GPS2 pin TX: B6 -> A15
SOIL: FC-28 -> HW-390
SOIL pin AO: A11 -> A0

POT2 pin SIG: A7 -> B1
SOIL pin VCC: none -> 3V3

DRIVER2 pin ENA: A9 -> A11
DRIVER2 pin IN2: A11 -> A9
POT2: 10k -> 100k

● **TO DO**
Exactly reproduce the lines of the data above that run from the line containing "SOIL pin VCC: none -> 3V3" through the final one.

● **RESULT OF THE EXERCISE**
SOIL pin VCC: none -> 3V3

DRIVER2 pin ENA: A9 -> A11
DRIVER2 pin IN2: A11 -> A9
POT2: 10k -> 100k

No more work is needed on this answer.